(MATERIAL TO PROCESS begins)
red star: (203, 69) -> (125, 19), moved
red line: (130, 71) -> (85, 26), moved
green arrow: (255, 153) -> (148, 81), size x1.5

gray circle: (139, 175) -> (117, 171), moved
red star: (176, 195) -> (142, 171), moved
(MATERIAL TO PROCESS ends)
*TASK GOAL*: Would you filter the entries above and keep each line that has the word "star"?

*RESPONSE TO THE TASK*:
red star: (203, 69) -> (125, 19), moved
red star: (176, 195) -> (142, 171), moved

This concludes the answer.